What to work on: Nothing but the lines from the one containing "R207: 130k (N_4, VS) -> 130k (N_4, N_7)" through the last line of the records below should be copied, exactly and without pictures.

BEGIN Data

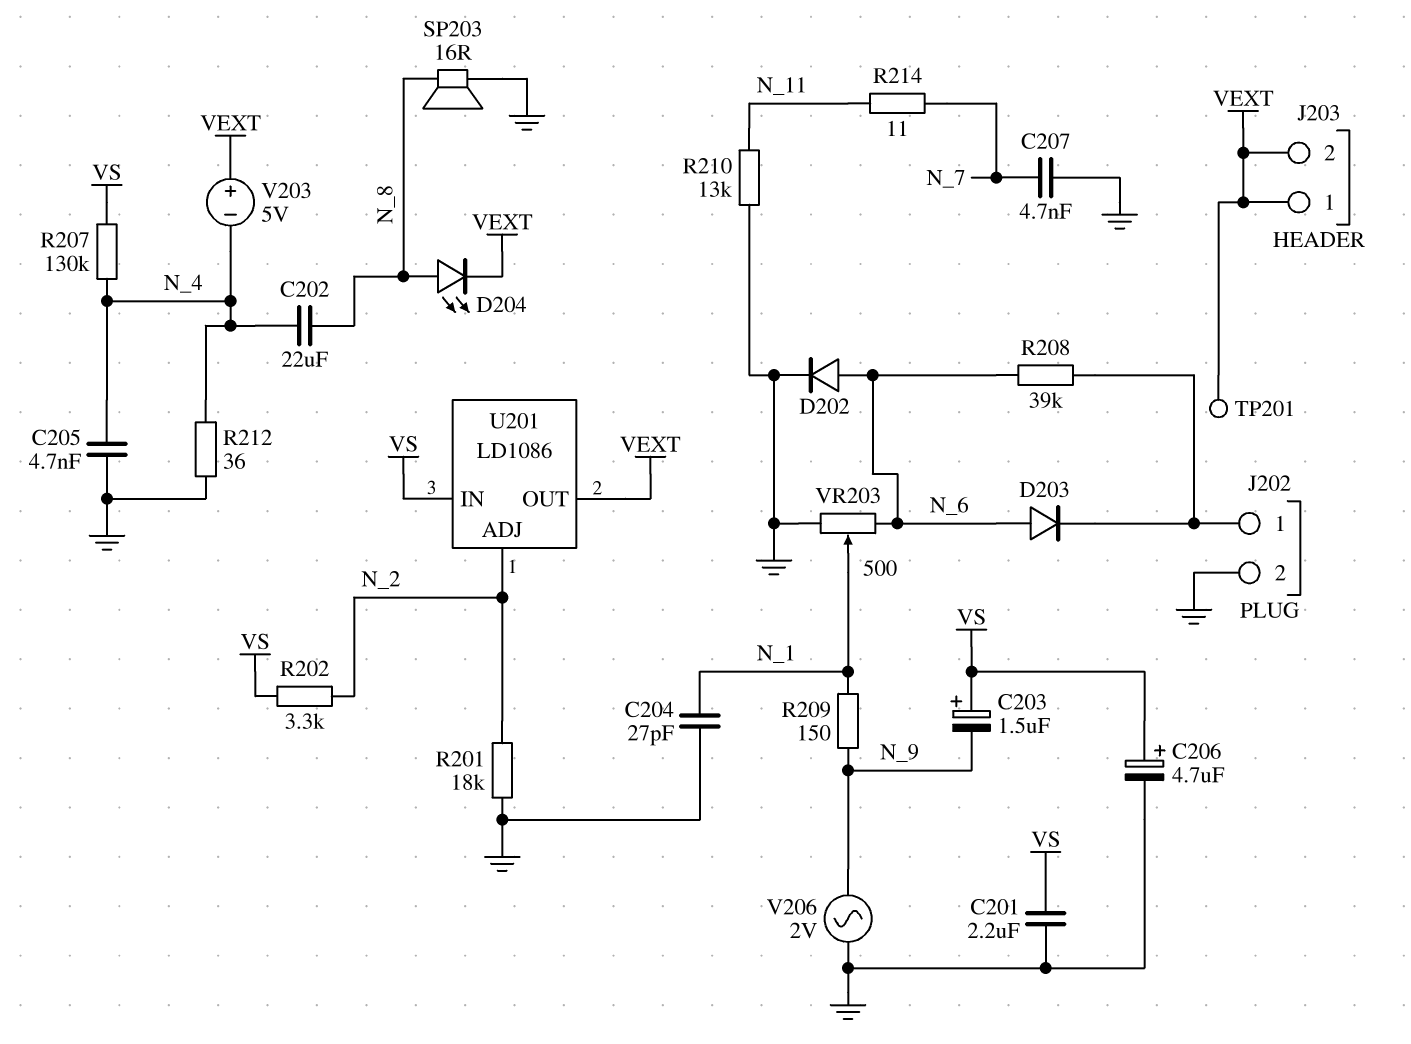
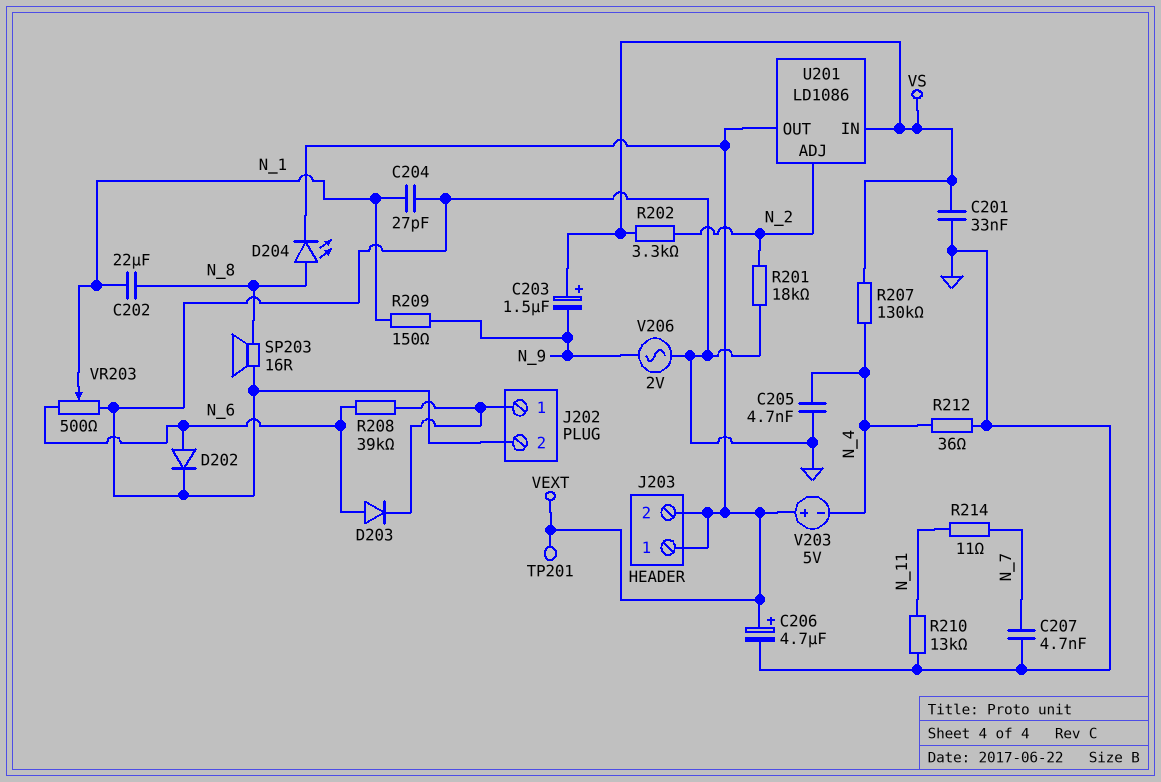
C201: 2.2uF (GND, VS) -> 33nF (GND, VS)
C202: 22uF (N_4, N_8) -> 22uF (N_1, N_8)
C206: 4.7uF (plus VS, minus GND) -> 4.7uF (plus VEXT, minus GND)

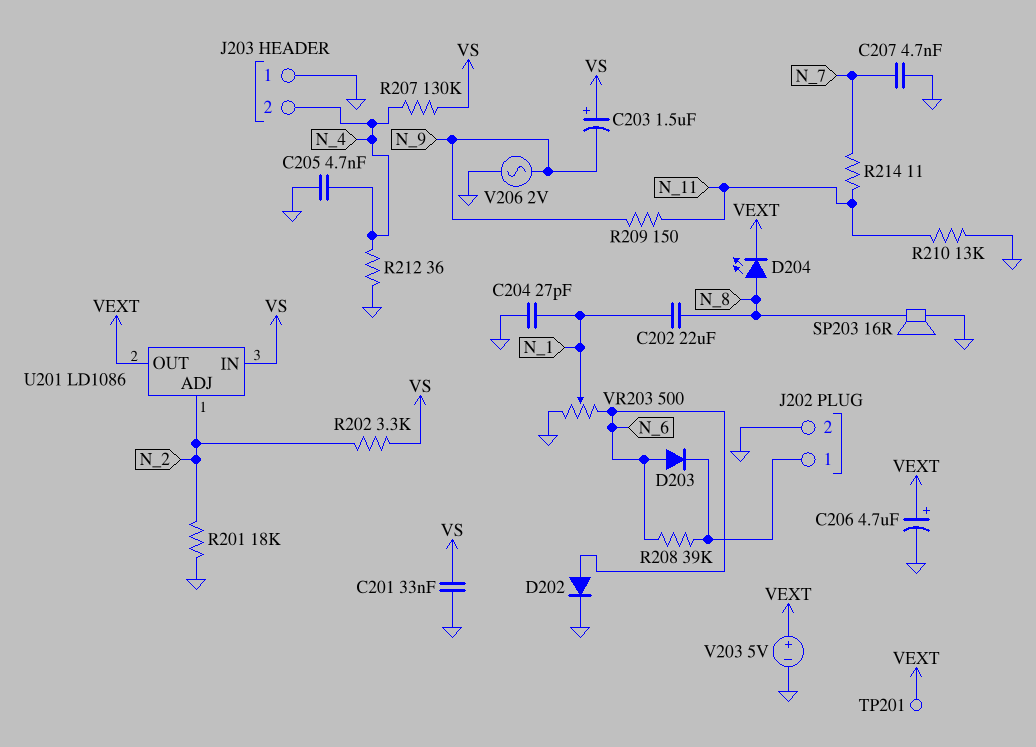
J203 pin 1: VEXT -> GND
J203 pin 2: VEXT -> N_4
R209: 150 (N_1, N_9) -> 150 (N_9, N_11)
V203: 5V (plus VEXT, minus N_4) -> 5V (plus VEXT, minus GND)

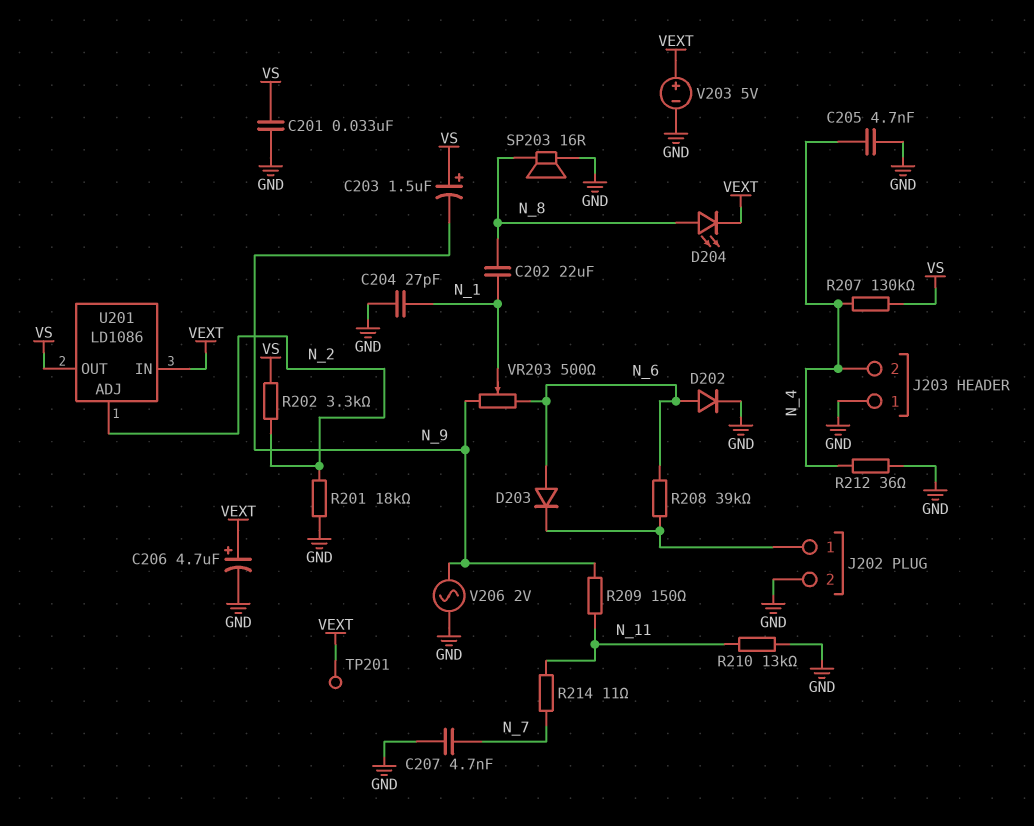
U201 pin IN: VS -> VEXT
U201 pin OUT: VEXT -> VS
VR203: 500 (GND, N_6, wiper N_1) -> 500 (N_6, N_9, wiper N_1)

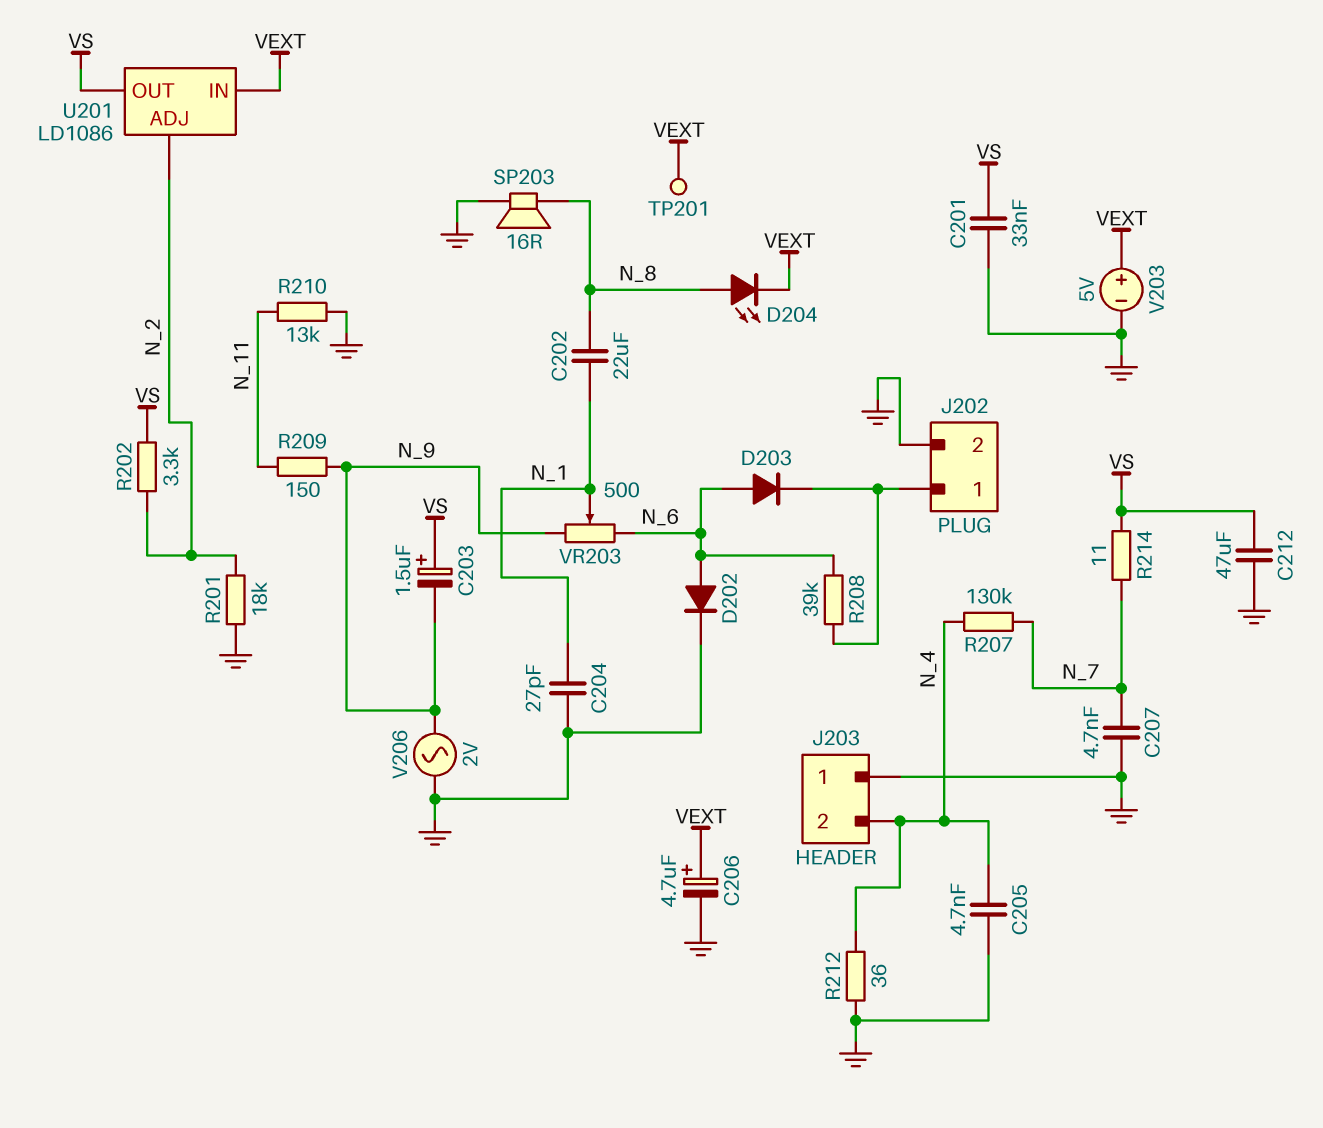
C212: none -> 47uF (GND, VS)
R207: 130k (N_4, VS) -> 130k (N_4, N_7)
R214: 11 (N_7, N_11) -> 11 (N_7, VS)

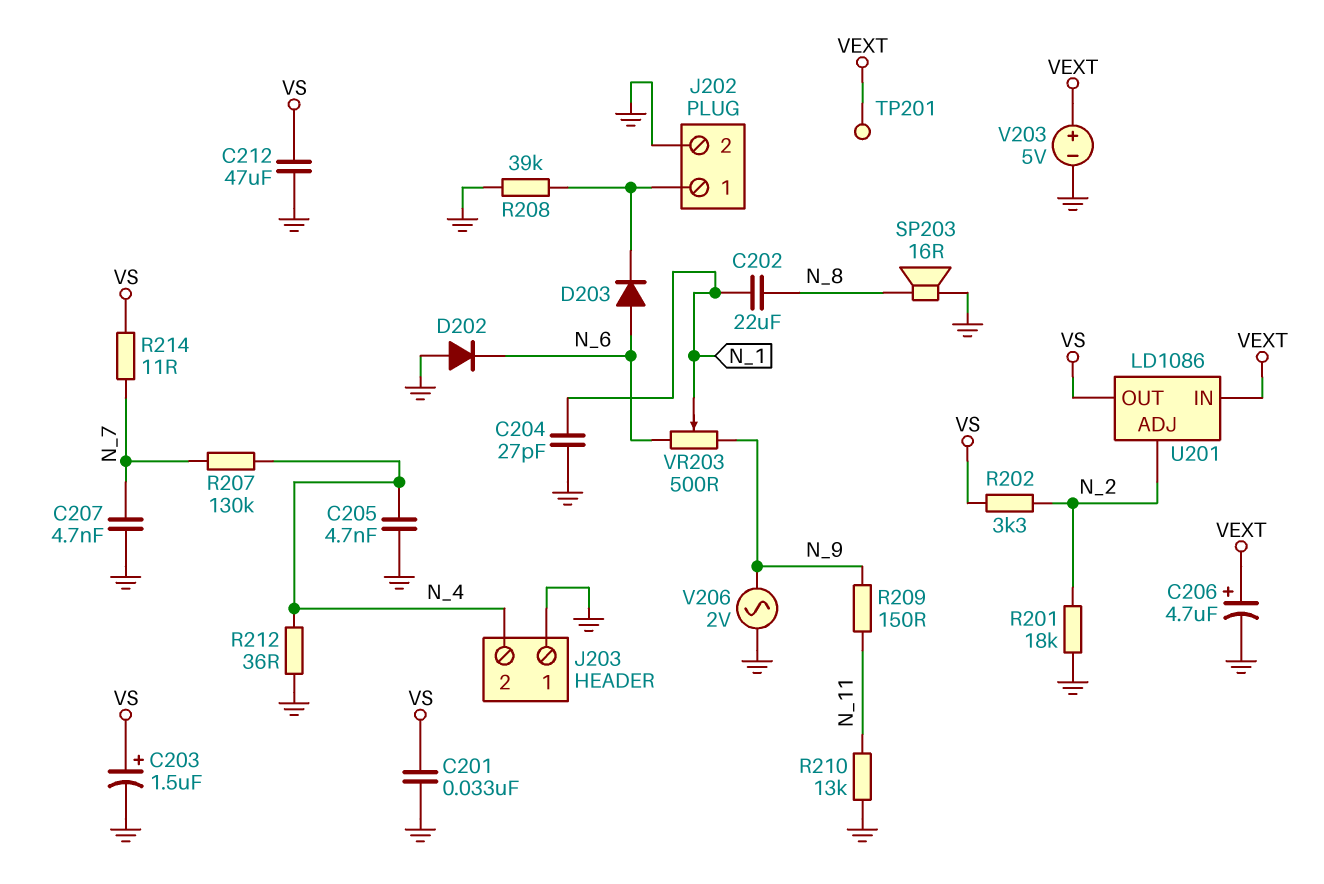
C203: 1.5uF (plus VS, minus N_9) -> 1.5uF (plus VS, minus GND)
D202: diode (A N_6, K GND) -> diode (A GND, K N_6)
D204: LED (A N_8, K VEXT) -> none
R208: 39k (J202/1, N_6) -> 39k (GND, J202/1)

END Data

Exercise answer:
R207: 130k (N_4, VS) -> 130k (N_4, N_7)
R214: 11 (N_7, N_11) -> 11 (N_7, VS)

C203: 1.5uF (plus VS, minus N_9) -> 1.5uF (plus VS, minus GND)
D202: diode (A N_6, K GND) -> diode (A GND, K N_6)
D204: LED (A N_8, K VEXT) -> none
R208: 39k (J202/1, N_6) -> 39k (GND, J202/1)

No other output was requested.